> _Task instructions_
List all lines of the data that include the string "green".

[Object position data]
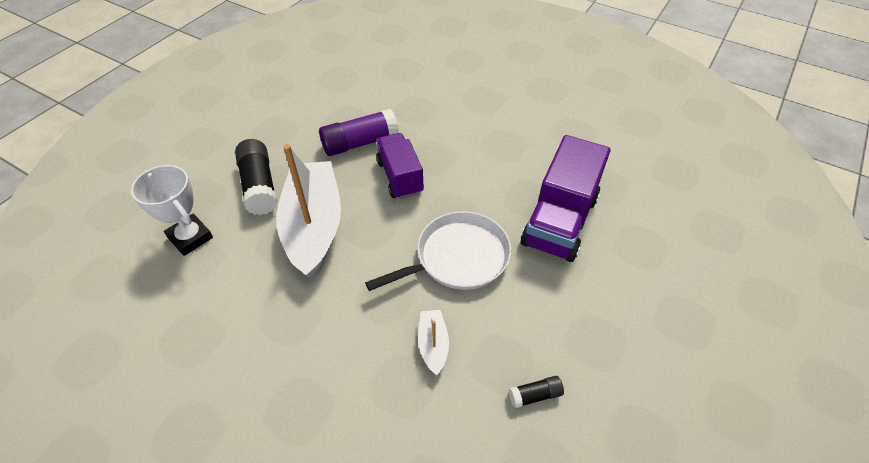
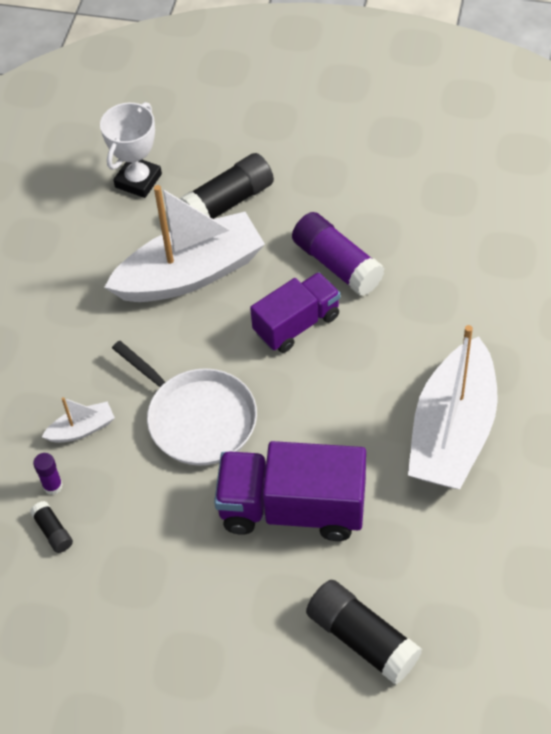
camera: 75 degrees right, 5 degrees up
(485, 384) = (53, 486): none -> purple glue stick
(524, 127) = (452, 431): none -> white boat
(673, 211) = (362, 639): none -> black glue stick

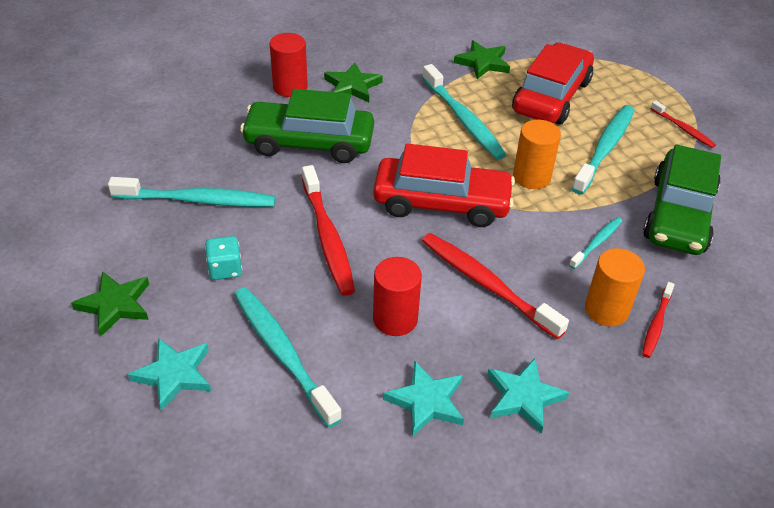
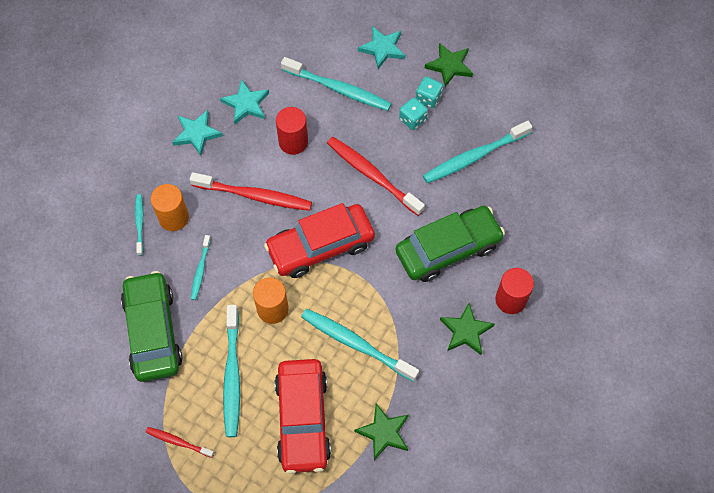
camera: 150 degrees right, 20 degrees up
(182, 282) = (428, 98): none -> turquoise dice
(656, 324) = (139, 223): red toothbrush -> turquoise toothbrush

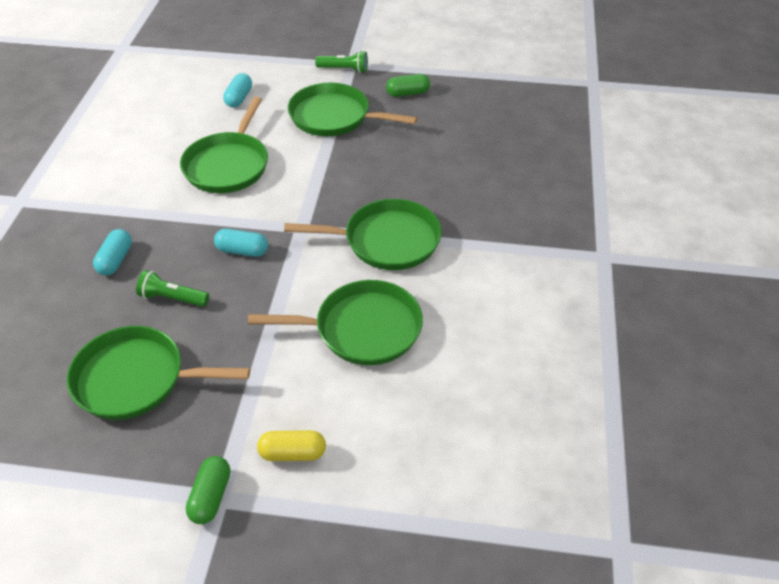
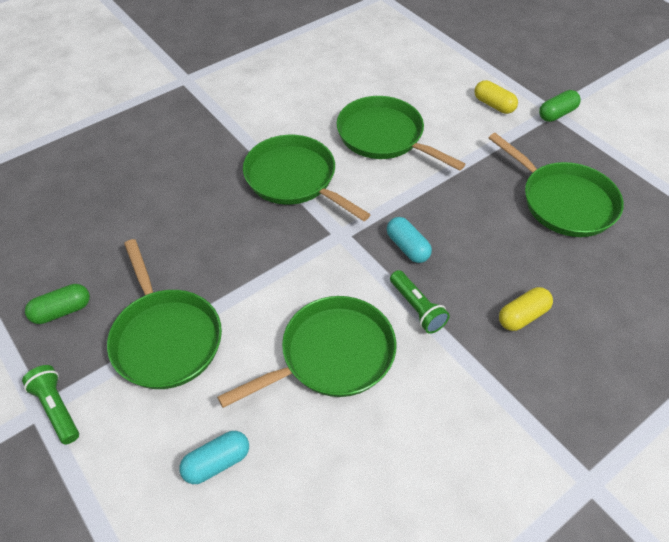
camera: 135 degrees left, 5 degrees up
(115, 260) = (522, 316): turquoise capsule -> yellow capsule
(173, 298) = (496, 244): green flashlight -> green flashlight (417, 308)
(408, 93) = (62, 311): green capsule -> green capsule turned 60 degrees counterclockwise

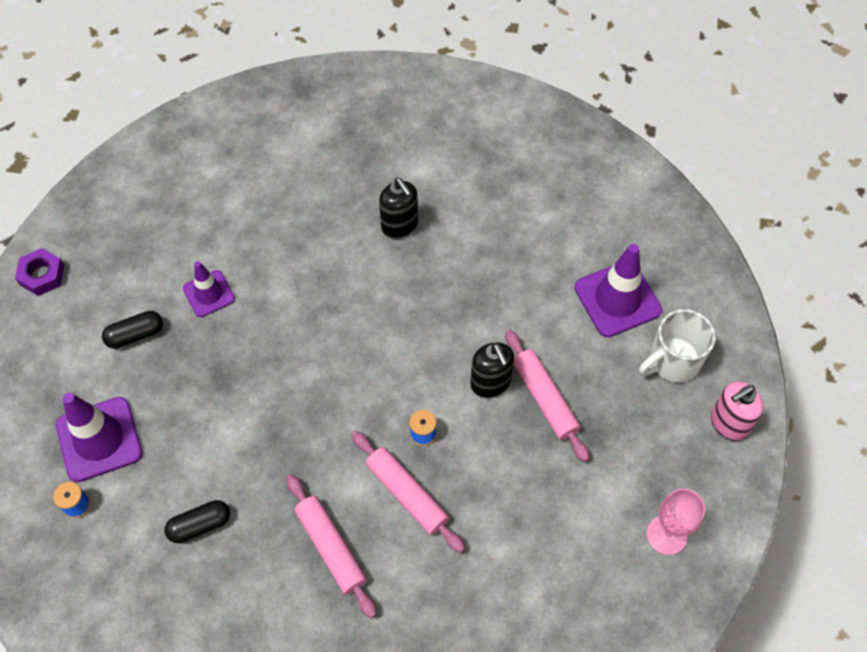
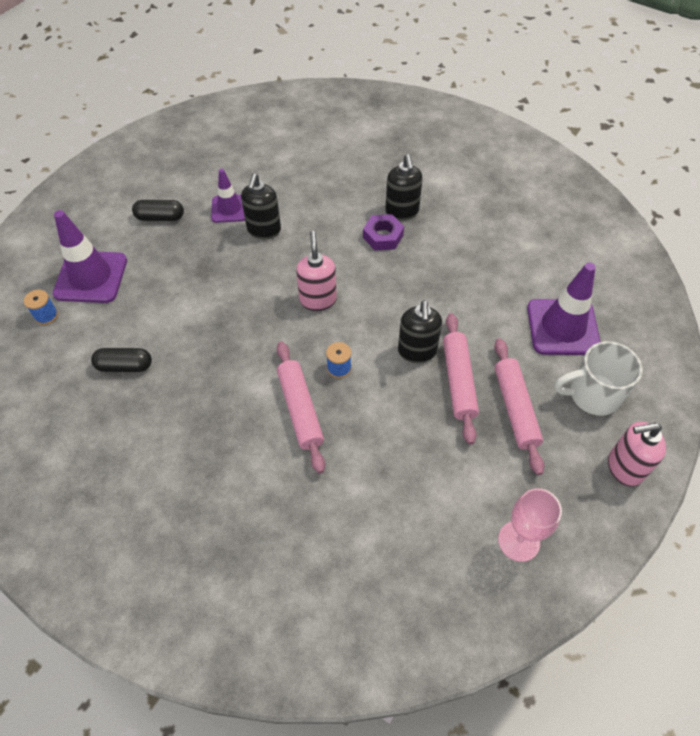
camera: 25 degrees right, 5 degrees down
(42, 275) = (121, 158): purple nut -> purple nut (383, 236)
(262, 306) = (264, 230): none -> black soap dispenser
(331, 548) = (215, 425): pink rolling pin -> pink rolling pin (515, 408)
(363, 366) = (318, 300): none -> pink soap dispenser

> _Task result_
(173, 298) = (496, 244): green flashlight -> green flashlight (417, 308)
(408, 93) = (62, 311): green capsule -> green capsule turned 60 degrees counterclockwise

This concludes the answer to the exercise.